_Your instructions_.
Produce as output only the lines below starting at the line with "grey duck: 7 -> 4" and continuing through the line with "yellow duck: 6 -> 4", each one exactly as written.

_Dataset excerpts_.

..............................

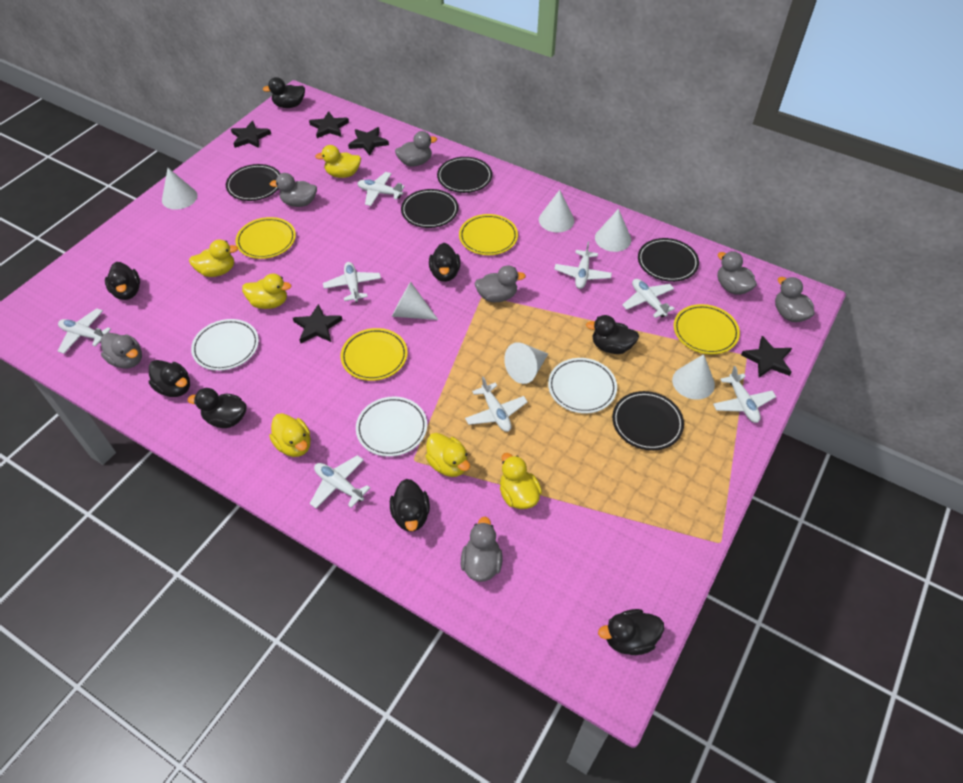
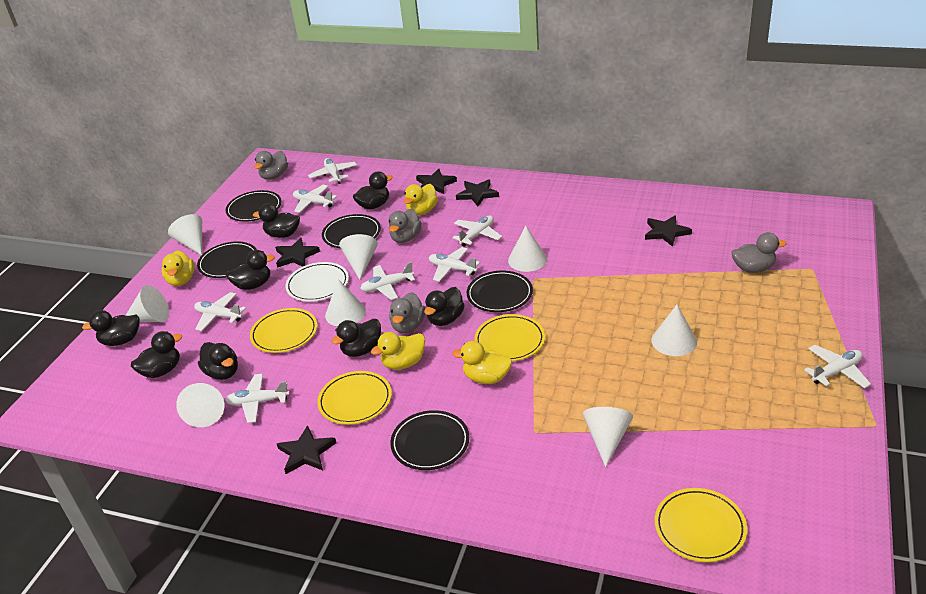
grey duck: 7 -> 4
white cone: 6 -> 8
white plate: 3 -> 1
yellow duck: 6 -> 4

..............................

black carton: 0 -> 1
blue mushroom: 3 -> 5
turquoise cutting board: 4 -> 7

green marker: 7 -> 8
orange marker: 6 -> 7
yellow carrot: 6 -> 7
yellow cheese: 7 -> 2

..............................

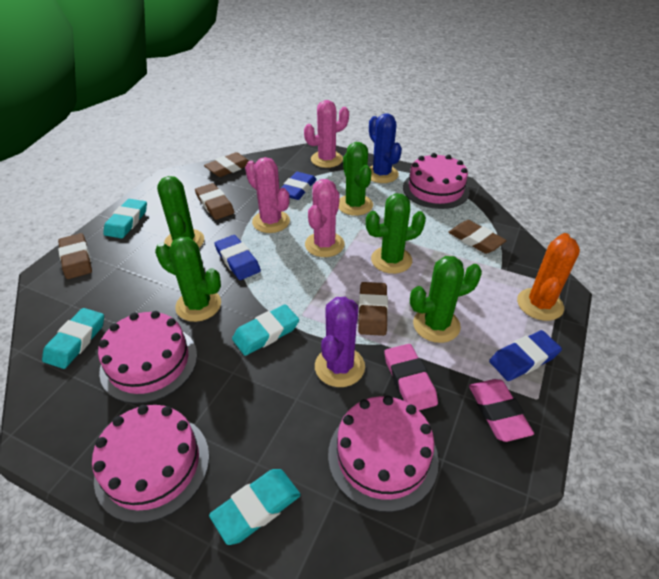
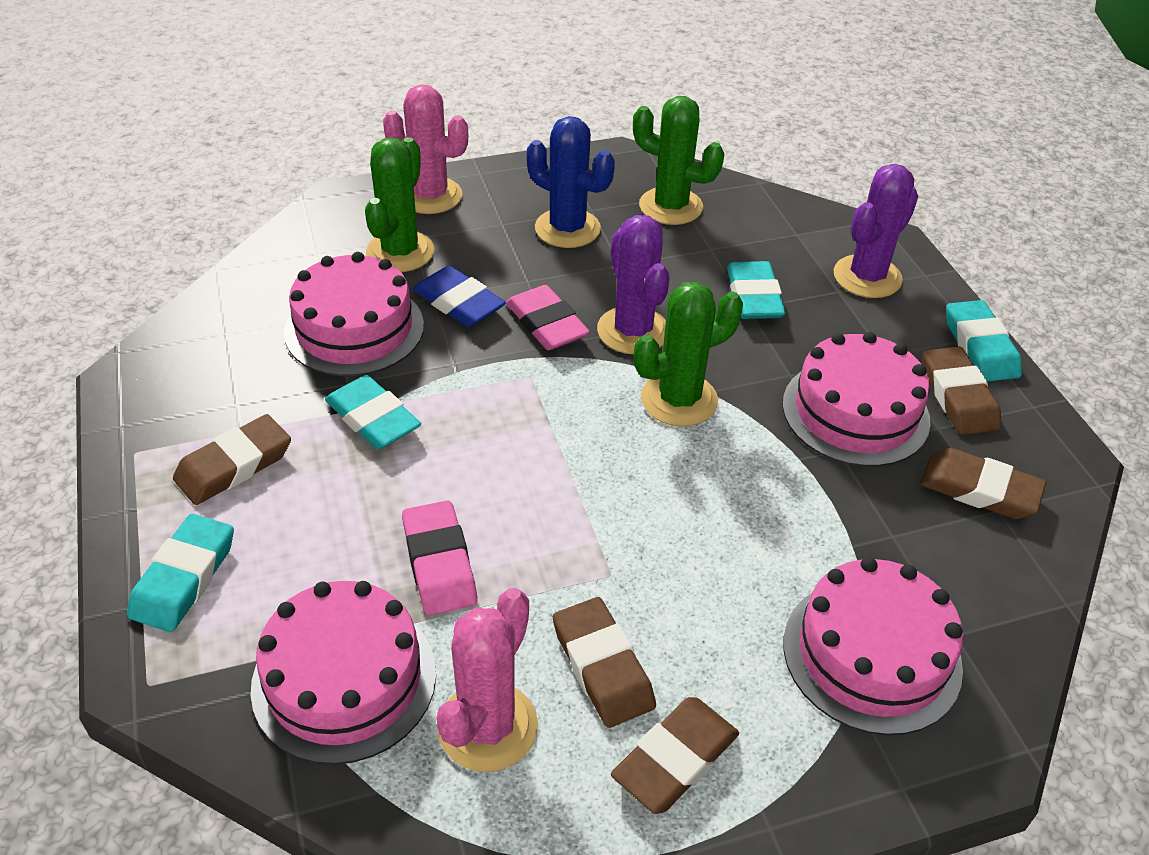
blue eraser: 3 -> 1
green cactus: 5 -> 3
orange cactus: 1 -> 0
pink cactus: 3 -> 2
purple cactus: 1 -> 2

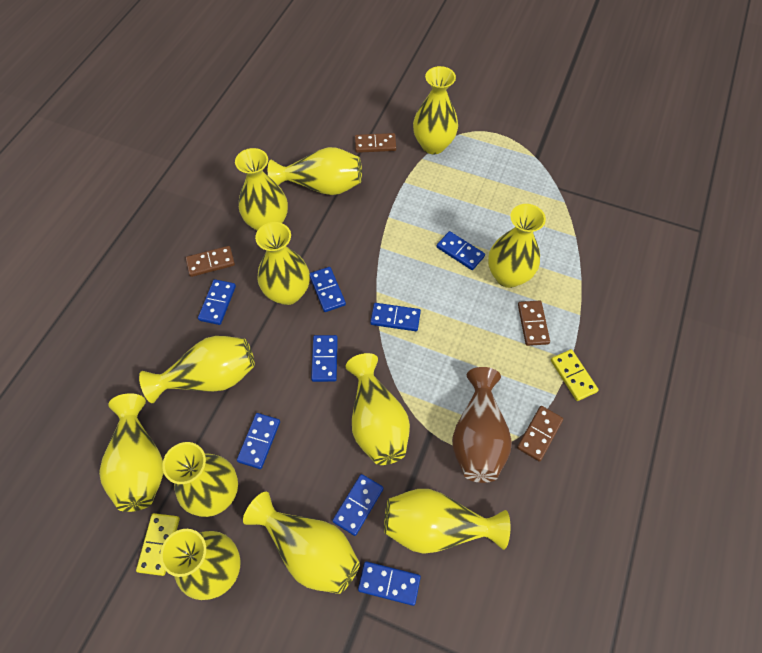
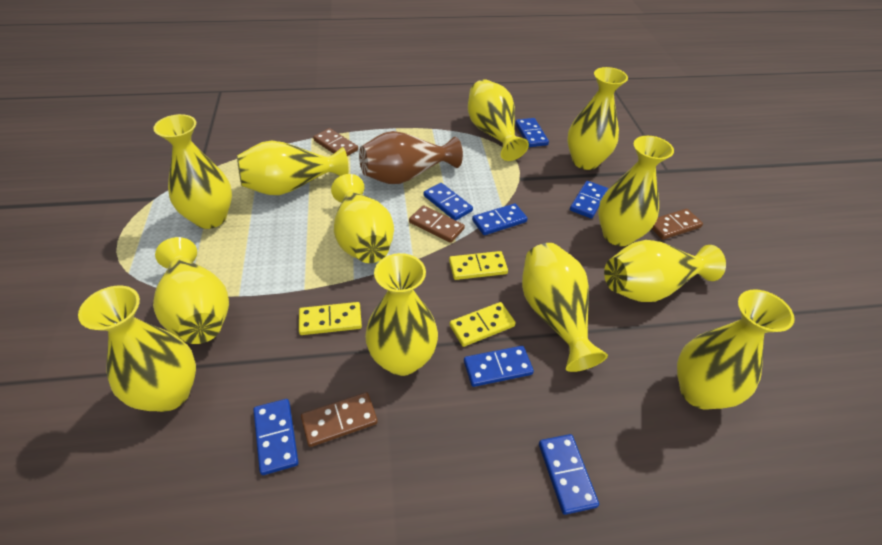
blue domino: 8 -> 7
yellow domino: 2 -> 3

..............................

_Result below_.
grey duck: 7 -> 4
white cone: 6 -> 8
white plate: 3 -> 1
yellow duck: 6 -> 4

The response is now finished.